** RECORDS SUPPLIED **

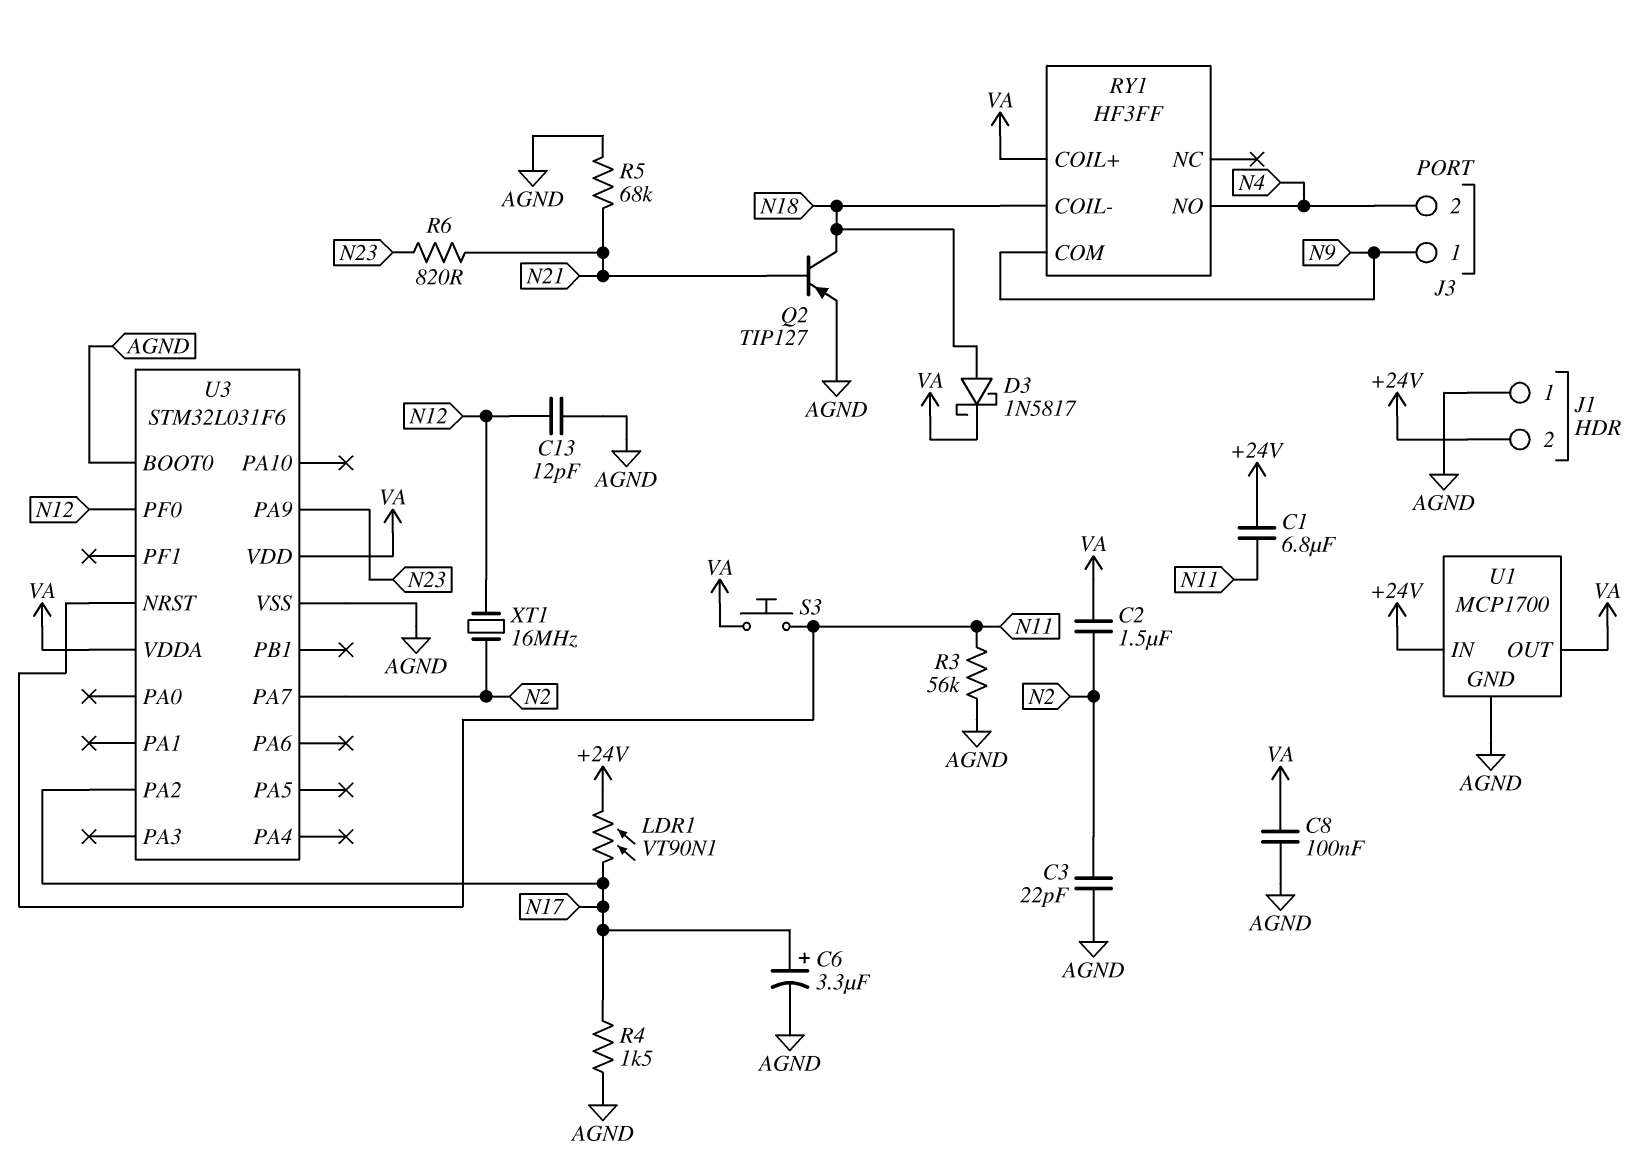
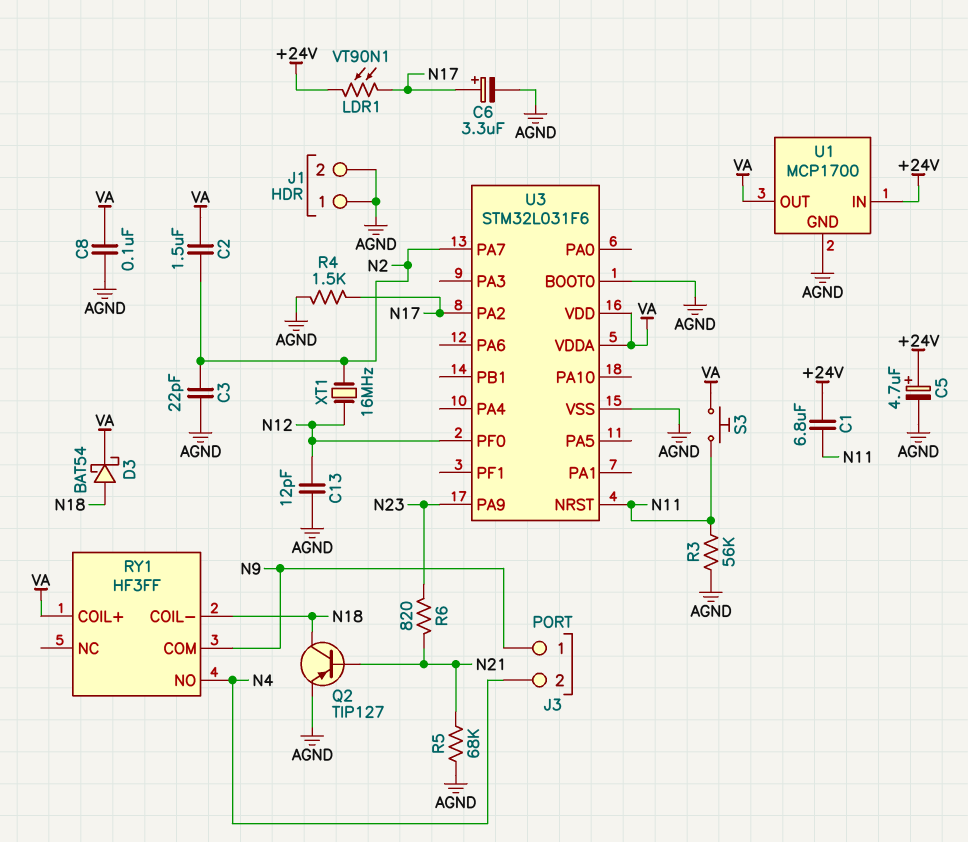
C5: none -> 4.7uF (plus +24V, minus AGND)
D3: schottky 1N5817 (A N18, K VA) -> schottky BAT54 (A N18, K VA)
J1 pin 2: +24V -> AGND

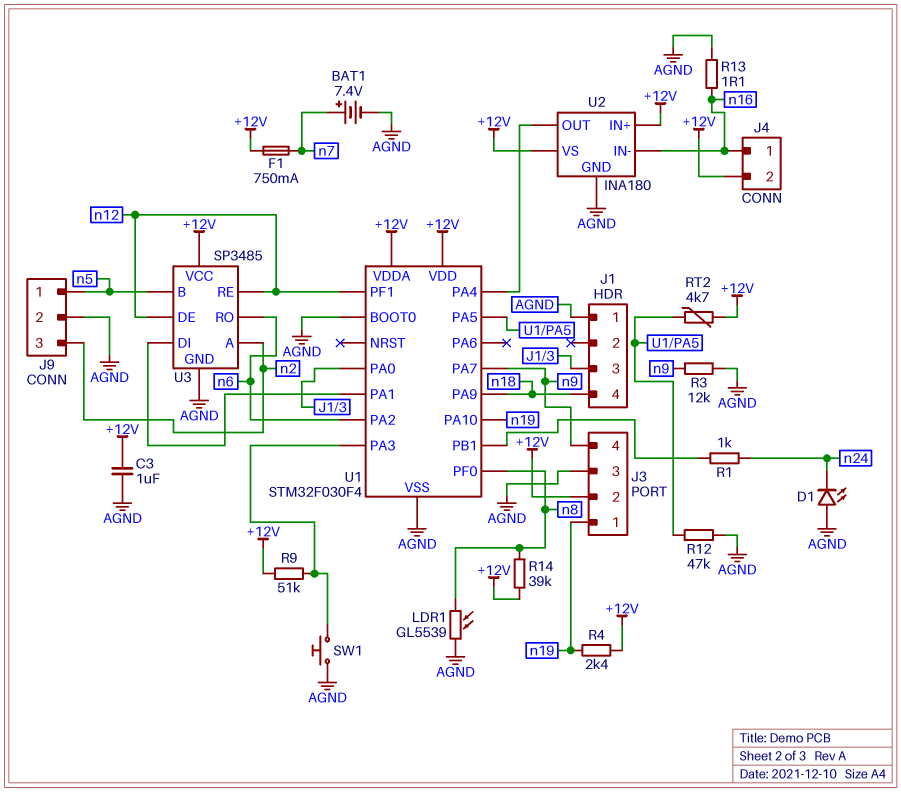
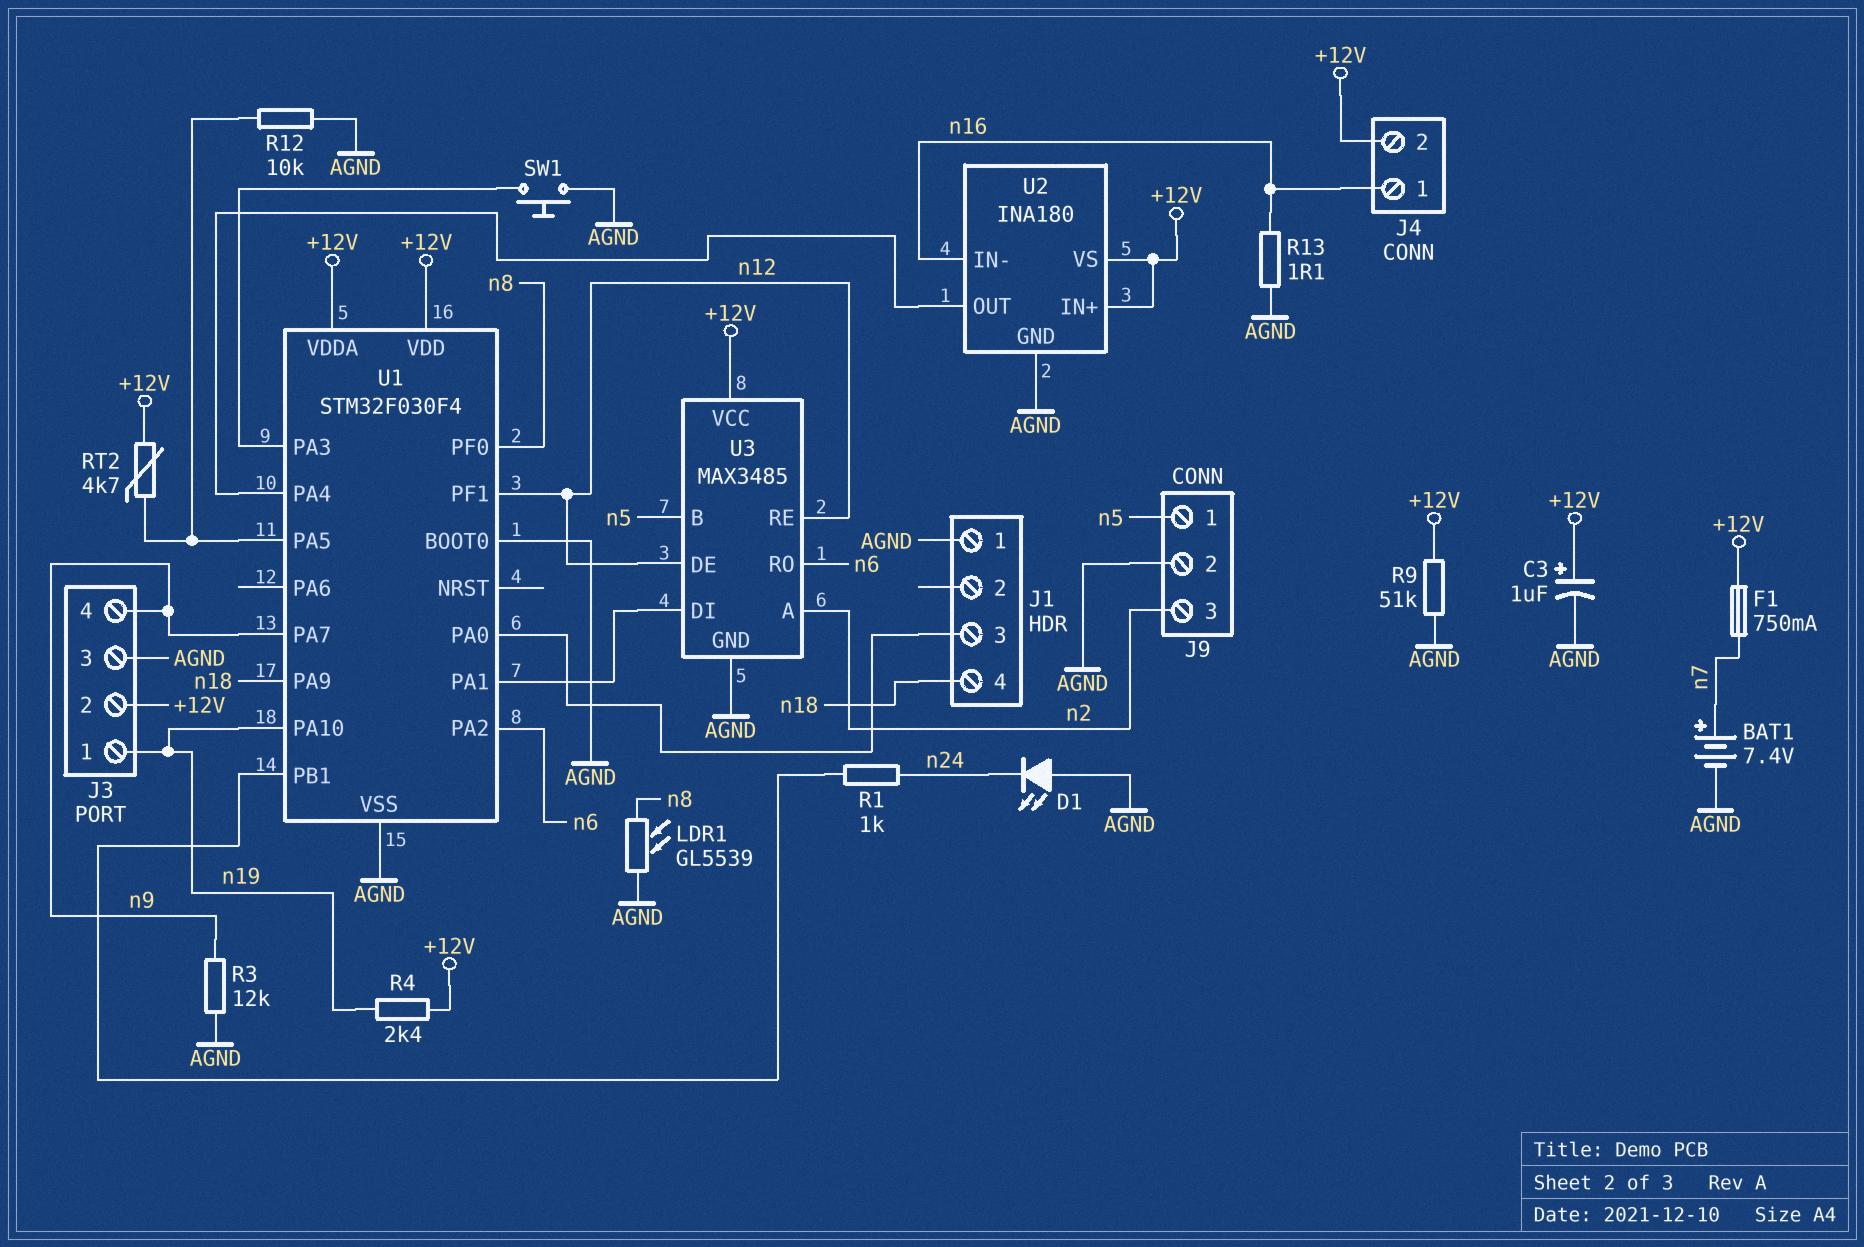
C3: 1uF (+12V, AGND) -> 1uF (plus +12V, minus AGND)
R9: 51k (+12V, U1/PA3) -> 51k (+12V, AGND)
R12: 47k (AGND, U1/PA5) -> 10k (AGND, U1/PA5)
R14: 39k (+12V, n8) -> none
U3: SP3485 -> MAX3485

** TASK ITEM **
Everything from the line with "R12: 47k (AGND, U1/PA5) -> 10k (AGND, U1/PA5)" through the last line of the data above, please return word for word, and no other line.

** ANSWER SECTION **
R12: 47k (AGND, U1/PA5) -> 10k (AGND, U1/PA5)
R14: 39k (+12V, n8) -> none
U3: SP3485 -> MAX3485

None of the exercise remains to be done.